*What the exercise asks*:
Without the pictures, write out every entry that follows exactly.

━━━ Supplied material

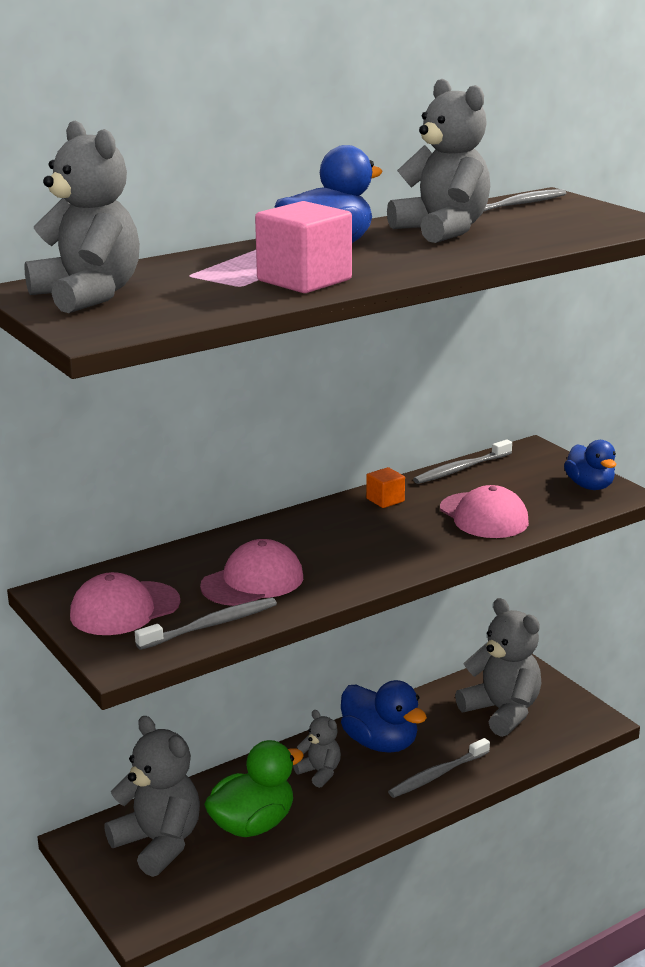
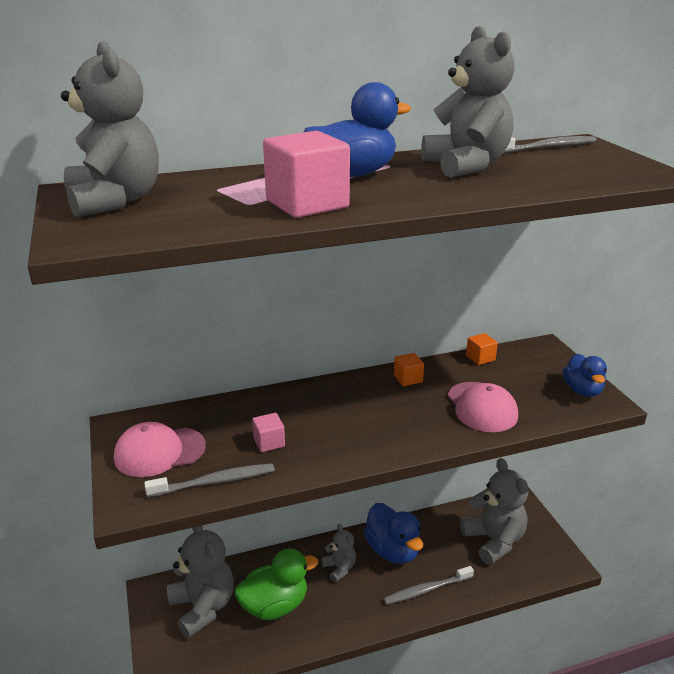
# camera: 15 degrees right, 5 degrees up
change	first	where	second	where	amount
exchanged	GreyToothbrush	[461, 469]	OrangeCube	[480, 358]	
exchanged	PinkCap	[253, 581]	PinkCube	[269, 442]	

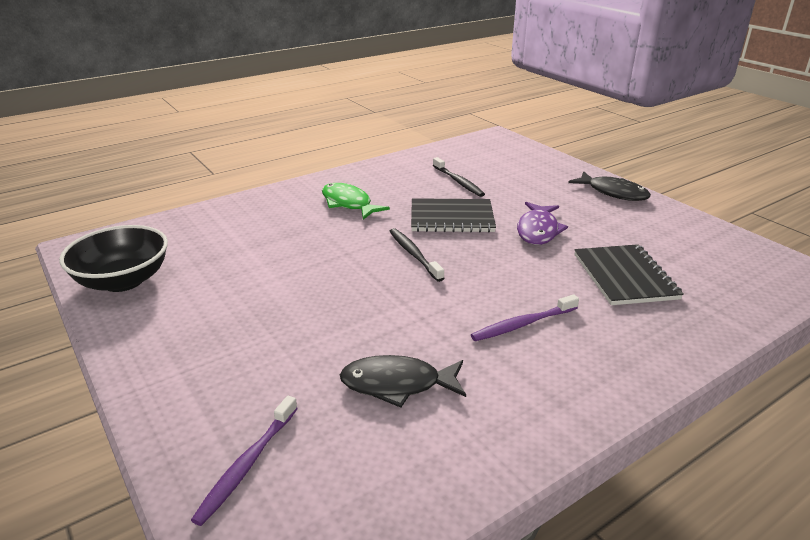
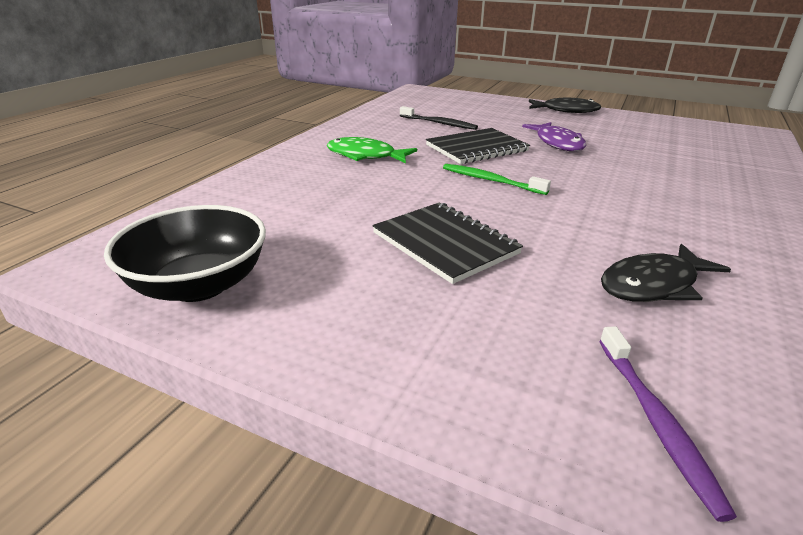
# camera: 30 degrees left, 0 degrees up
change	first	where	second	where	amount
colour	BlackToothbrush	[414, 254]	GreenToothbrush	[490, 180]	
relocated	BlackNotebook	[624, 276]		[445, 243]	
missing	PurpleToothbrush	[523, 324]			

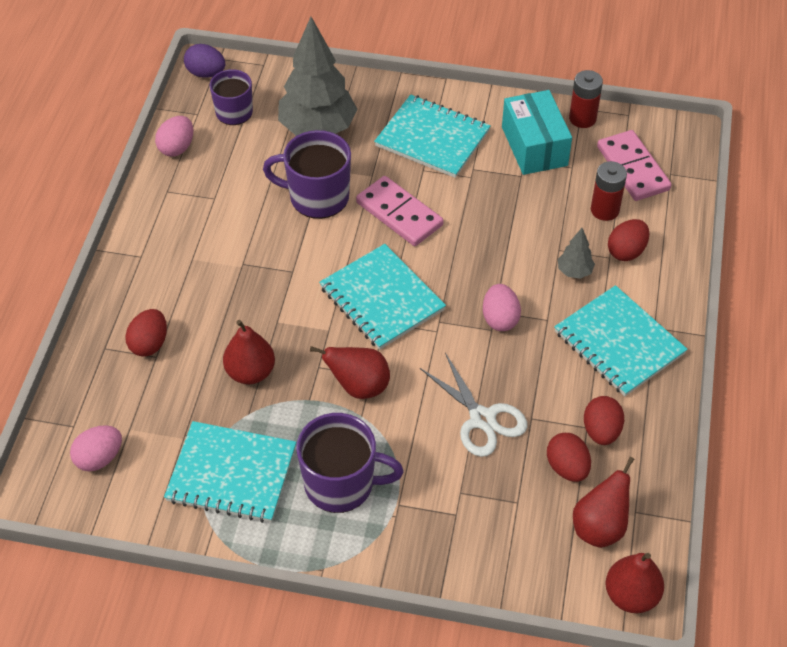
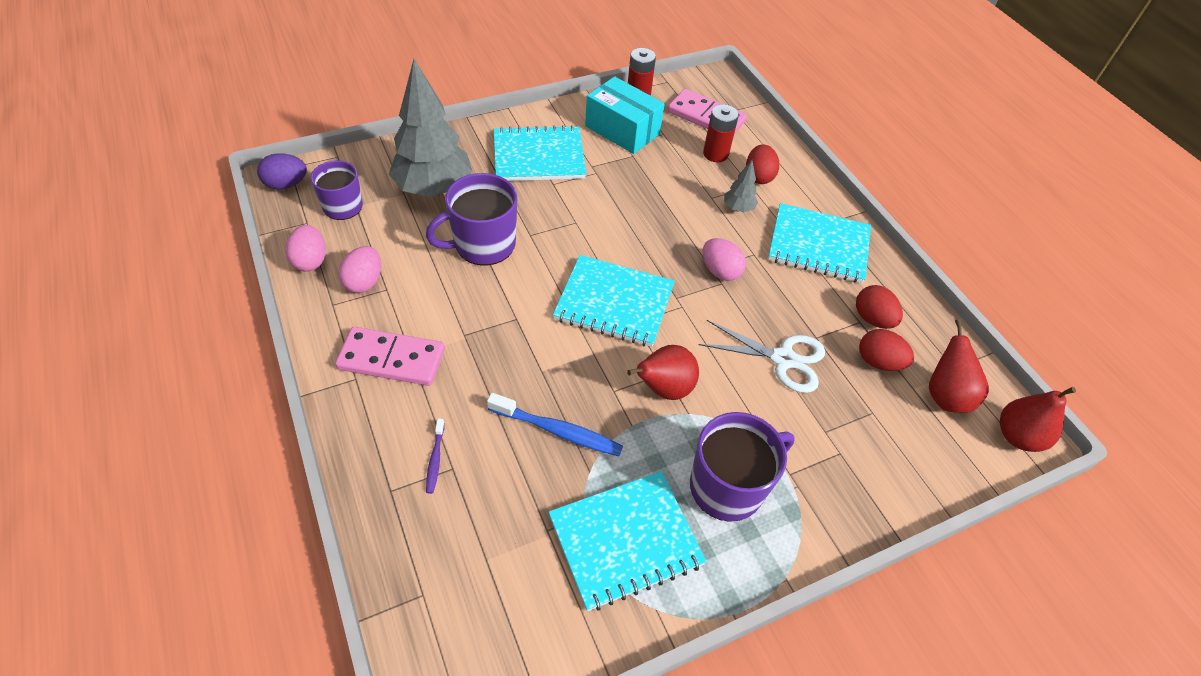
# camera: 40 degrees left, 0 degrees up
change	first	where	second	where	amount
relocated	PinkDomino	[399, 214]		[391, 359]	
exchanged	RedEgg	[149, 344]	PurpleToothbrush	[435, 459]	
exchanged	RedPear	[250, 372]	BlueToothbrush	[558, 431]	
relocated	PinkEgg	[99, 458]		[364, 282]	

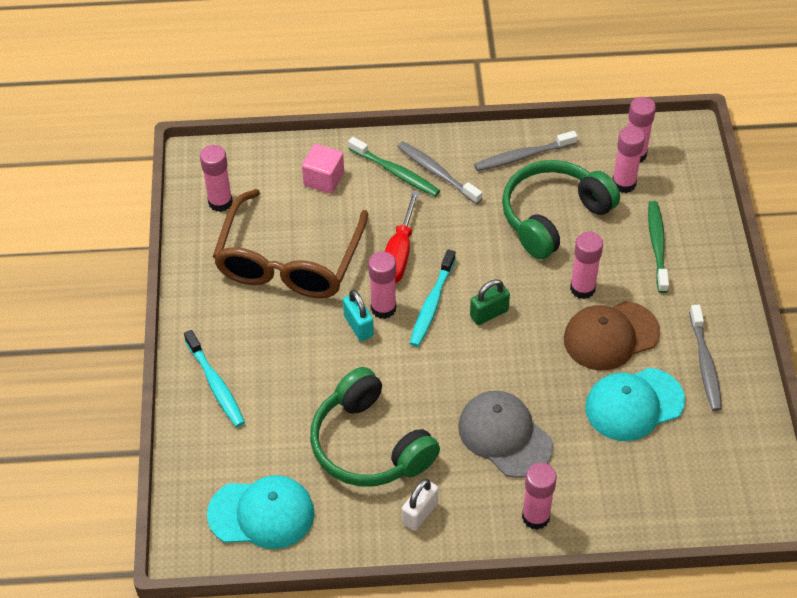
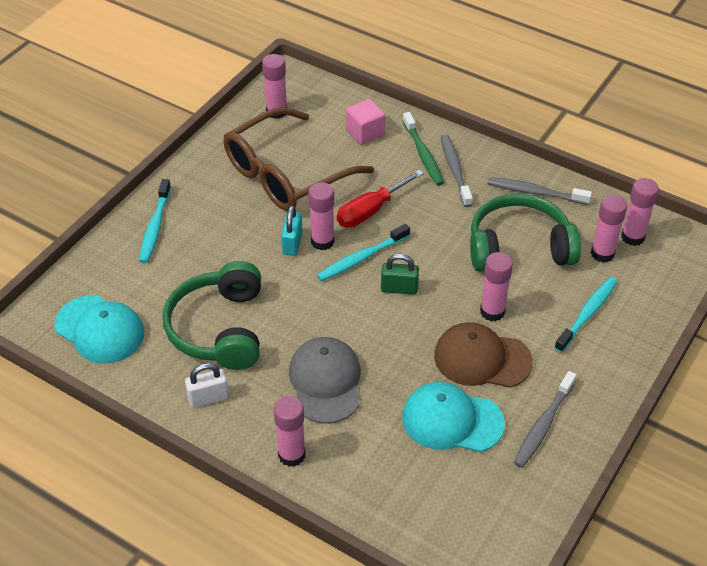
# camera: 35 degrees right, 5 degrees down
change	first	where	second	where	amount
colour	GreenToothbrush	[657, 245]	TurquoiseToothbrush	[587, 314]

━━━━━━

*Solution*:
# camera: 15 degrees right, 5 degrees up
change	first	where	second	where	amount
exchanged	GreyToothbrush	[461, 469]	OrangeCube	[480, 358]	
exchanged	PinkCap	[253, 581]	PinkCube	[269, 442]	

# camera: 30 degrees left, 0 degrees up
change	first	where	second	where	amount
colour	BlackToothbrush	[414, 254]	GreenToothbrush	[490, 180]	
relocated	BlackNotebook	[624, 276]		[445, 243]	
missing	PurpleToothbrush	[523, 324]			

# camera: 40 degrees left, 0 degrees up
change	first	where	second	where	amount
relocated	PinkDomino	[399, 214]		[391, 359]	
exchanged	RedEgg	[149, 344]	PurpleToothbrush	[435, 459]	
exchanged	RedPear	[250, 372]	BlueToothbrush	[558, 431]	
relocated	PinkEgg	[99, 458]		[364, 282]	

# camera: 35 degrees right, 5 degrees down
change	first	where	second	where	amount
colour	GreenToothbrush	[657, 245]	TurquoiseToothbrush	[587, 314]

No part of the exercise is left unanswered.